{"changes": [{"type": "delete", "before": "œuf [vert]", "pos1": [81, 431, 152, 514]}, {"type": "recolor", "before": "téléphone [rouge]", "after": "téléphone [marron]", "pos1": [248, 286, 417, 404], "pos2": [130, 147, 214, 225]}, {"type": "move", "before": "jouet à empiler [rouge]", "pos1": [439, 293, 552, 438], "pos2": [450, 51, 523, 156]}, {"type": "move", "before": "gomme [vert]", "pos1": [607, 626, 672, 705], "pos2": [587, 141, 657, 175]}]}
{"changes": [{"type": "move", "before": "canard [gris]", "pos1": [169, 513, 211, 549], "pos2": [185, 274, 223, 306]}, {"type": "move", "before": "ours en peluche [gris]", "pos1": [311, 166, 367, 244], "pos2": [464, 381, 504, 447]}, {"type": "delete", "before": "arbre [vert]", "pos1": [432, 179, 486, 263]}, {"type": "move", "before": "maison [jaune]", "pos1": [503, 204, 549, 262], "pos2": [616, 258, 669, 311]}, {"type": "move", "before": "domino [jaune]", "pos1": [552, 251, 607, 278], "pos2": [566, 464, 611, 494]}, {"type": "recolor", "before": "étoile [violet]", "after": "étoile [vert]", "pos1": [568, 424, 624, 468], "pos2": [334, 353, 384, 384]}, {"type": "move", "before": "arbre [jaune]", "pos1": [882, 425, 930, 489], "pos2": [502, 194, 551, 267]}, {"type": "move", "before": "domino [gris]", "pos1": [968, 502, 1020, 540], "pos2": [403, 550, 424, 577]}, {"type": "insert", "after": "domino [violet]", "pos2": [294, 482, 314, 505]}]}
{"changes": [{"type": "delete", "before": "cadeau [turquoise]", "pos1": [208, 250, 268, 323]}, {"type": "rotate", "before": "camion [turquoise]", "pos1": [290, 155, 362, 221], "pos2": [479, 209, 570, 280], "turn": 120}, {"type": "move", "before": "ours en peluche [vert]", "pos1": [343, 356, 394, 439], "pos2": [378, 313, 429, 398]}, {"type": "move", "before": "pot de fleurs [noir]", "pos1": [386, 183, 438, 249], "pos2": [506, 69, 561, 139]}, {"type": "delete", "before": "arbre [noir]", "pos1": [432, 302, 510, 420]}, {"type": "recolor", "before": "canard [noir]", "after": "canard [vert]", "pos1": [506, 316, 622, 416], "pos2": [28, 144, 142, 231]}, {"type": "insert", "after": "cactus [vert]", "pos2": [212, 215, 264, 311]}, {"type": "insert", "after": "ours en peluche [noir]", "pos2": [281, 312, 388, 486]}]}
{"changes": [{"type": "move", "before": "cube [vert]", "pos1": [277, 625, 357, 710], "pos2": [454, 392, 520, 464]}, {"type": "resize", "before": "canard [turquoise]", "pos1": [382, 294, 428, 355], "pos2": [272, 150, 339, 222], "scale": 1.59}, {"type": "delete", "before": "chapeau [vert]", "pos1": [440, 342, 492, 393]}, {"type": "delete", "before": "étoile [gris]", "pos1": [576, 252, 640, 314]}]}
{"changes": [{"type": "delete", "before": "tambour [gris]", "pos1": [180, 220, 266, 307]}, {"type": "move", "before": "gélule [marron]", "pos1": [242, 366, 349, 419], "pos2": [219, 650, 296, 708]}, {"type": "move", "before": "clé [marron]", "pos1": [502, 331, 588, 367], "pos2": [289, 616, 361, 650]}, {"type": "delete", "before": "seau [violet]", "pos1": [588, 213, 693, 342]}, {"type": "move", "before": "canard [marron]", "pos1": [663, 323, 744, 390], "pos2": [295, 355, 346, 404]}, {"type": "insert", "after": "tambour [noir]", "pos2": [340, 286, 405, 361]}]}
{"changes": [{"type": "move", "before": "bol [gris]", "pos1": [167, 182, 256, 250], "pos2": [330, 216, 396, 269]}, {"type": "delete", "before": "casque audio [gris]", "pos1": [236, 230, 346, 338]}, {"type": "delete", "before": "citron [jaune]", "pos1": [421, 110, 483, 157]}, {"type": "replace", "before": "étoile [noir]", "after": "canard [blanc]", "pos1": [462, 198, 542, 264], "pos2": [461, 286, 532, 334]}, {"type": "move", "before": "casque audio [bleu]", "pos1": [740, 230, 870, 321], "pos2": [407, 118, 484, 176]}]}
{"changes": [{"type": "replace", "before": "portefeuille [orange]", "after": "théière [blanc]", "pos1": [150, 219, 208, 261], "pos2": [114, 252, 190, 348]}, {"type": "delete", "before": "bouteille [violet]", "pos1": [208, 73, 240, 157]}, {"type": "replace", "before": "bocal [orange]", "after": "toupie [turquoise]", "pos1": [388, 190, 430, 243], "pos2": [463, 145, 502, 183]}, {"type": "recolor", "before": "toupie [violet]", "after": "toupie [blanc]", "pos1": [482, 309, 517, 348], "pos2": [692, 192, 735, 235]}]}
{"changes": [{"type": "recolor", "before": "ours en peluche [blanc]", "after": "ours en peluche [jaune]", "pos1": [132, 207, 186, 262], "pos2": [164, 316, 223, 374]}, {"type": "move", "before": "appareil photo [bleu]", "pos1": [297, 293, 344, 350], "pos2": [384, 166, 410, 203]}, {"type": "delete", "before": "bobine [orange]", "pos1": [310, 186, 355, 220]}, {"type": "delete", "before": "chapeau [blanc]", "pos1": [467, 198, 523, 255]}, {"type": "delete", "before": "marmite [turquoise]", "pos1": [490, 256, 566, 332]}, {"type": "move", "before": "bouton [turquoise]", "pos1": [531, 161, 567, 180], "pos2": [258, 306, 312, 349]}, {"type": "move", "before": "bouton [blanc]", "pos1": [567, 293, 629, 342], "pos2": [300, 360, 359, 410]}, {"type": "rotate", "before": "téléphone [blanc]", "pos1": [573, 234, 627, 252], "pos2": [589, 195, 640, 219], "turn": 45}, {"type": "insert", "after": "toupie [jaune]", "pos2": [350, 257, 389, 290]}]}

__________________________________________________

The records shown earlier should all be returned verbatim.

_Written solution_.
{"changes": [{"type": "delete", "before": "œuf [vert]", "pos1": [81, 431, 152, 514]}, {"type": "recolor", "before": "téléphone [rouge]", "after": "téléphone [marron]", "pos1": [248, 286, 417, 404], "pos2": [130, 147, 214, 225]}, {"type": "move", "before": "jouet à empiler [rouge]", "pos1": [439, 293, 552, 438], "pos2": [450, 51, 523, 156]}, {"type": "move", "before": "gomme [vert]", "pos1": [607, 626, 672, 705], "pos2": [587, 141, 657, 175]}]}
{"changes": [{"type": "move", "before": "canard [gris]", "pos1": [169, 513, 211, 549], "pos2": [185, 274, 223, 306]}, {"type": "move", "before": "ours en peluche [gris]", "pos1": [311, 166, 367, 244], "pos2": [464, 381, 504, 447]}, {"type": "delete", "before": "arbre [vert]", "pos1": [432, 179, 486, 263]}, {"type": "move", "before": "maison [jaune]", "pos1": [503, 204, 549, 262], "pos2": [616, 258, 669, 311]}, {"type": "move", "before": "domino [jaune]", "pos1": [552, 251, 607, 278], "pos2": [566, 464, 611, 494]}, {"type": "recolor", "before": "étoile [violet]", "after": "étoile [vert]", "pos1": [568, 424, 624, 468], "pos2": [334, 353, 384, 384]}, {"type": "move", "before": "arbre [jaune]", "pos1": [882, 425, 930, 489], "pos2": [502, 194, 551, 267]}, {"type": "move", "before": "domino [gris]", "pos1": [968, 502, 1020, 540], "pos2": [403, 550, 424, 577]}, {"type": "insert", "after": "domino [violet]", "pos2": [294, 482, 314, 505]}]}
{"changes": [{"type": "delete", "before": "cadeau [turquoise]", "pos1": [208, 250, 268, 323]}, {"type": "rotate", "before": "camion [turquoise]", "pos1": [290, 155, 362, 221], "pos2": [479, 209, 570, 280], "turn": 120}, {"type": "move", "before": "ours en peluche [vert]", "pos1": [343, 356, 394, 439], "pos2": [378, 313, 429, 398]}, {"type": "move", "before": "pot de fleurs [noir]", "pos1": [386, 183, 438, 249], "pos2": [506, 69, 561, 139]}, {"type": "delete", "before": "arbre [noir]", "pos1": [432, 302, 510, 420]}, {"type": "recolor", "before": "canard [noir]", "after": "canard [vert]", "pos1": [506, 316, 622, 416], "pos2": [28, 144, 142, 231]}, {"type": "insert", "after": "cactus [vert]", "pos2": [212, 215, 264, 311]}, {"type": "insert", "after": "ours en peluche [noir]", "pos2": [281, 312, 388, 486]}]}
{"changes": [{"type": "move", "before": "cube [vert]", "pos1": [277, 625, 357, 710], "pos2": [454, 392, 520, 464]}, {"type": "resize", "before": "canard [turquoise]", "pos1": [382, 294, 428, 355], "pos2": [272, 150, 339, 222], "scale": 1.59}, {"type": "delete", "before": "chapeau [vert]", "pos1": [440, 342, 492, 393]}, {"type": "delete", "before": "étoile [gris]", "pos1": [576, 252, 640, 314]}]}
{"changes": [{"type": "delete", "before": "tambour [gris]", "pos1": [180, 220, 266, 307]}, {"type": "move", "before": "gélule [marron]", "pos1": [242, 366, 349, 419], "pos2": [219, 650, 296, 708]}, {"type": "move", "before": "clé [marron]", "pos1": [502, 331, 588, 367], "pos2": [289, 616, 361, 650]}, {"type": "delete", "before": "seau [violet]", "pos1": [588, 213, 693, 342]}, {"type": "move", "before": "canard [marron]", "pos1": [663, 323, 744, 390], "pos2": [295, 355, 346, 404]}, {"type": "insert", "after": "tambour [noir]", "pos2": [340, 286, 405, 361]}]}
{"changes": [{"type": "move", "before": "bol [gris]", "pos1": [167, 182, 256, 250], "pos2": [330, 216, 396, 269]}, {"type": "delete", "before": "casque audio [gris]", "pos1": [236, 230, 346, 338]}, {"type": "delete", "before": "citron [jaune]", "pos1": [421, 110, 483, 157]}, {"type": "replace", "before": "étoile [noir]", "after": "canard [blanc]", "pos1": [462, 198, 542, 264], "pos2": [461, 286, 532, 334]}, {"type": "move", "before": "casque audio [bleu]", "pos1": [740, 230, 870, 321], "pos2": [407, 118, 484, 176]}]}
{"changes": [{"type": "replace", "before": "portefeuille [orange]", "after": "théière [blanc]", "pos1": [150, 219, 208, 261], "pos2": [114, 252, 190, 348]}, {"type": "delete", "before": "bouteille [violet]", "pos1": [208, 73, 240, 157]}, {"type": "replace", "before": "bocal [orange]", "after": "toupie [turquoise]", "pos1": [388, 190, 430, 243], "pos2": [463, 145, 502, 183]}, {"type": "recolor", "before": "toupie [violet]", "after": "toupie [blanc]", "pos1": [482, 309, 517, 348], "pos2": [692, 192, 735, 235]}]}
{"changes": [{"type": "recolor", "before": "ours en peluche [blanc]", "after": "ours en peluche [jaune]", "pos1": [132, 207, 186, 262], "pos2": [164, 316, 223, 374]}, {"type": "move", "before": "appareil photo [bleu]", "pos1": [297, 293, 344, 350], "pos2": [384, 166, 410, 203]}, {"type": "delete", "before": "bobine [orange]", "pos1": [310, 186, 355, 220]}, {"type": "delete", "before": "chapeau [blanc]", "pos1": [467, 198, 523, 255]}, {"type": "delete", "before": "marmite [turquoise]", "pos1": [490, 256, 566, 332]}, {"type": "move", "before": "bouton [turquoise]", "pos1": [531, 161, 567, 180], "pos2": [258, 306, 312, 349]}, {"type": "move", "before": "bouton [blanc]", "pos1": [567, 293, 629, 342], "pos2": [300, 360, 359, 410]}, {"type": "rotate", "before": "téléphone [blanc]", "pos1": [573, 234, 627, 252], "pos2": [589, 195, 640, 219], "turn": 45}, {"type": "insert", "after": "toupie [jaune]", "pos2": [350, 257, 389, 290]}]}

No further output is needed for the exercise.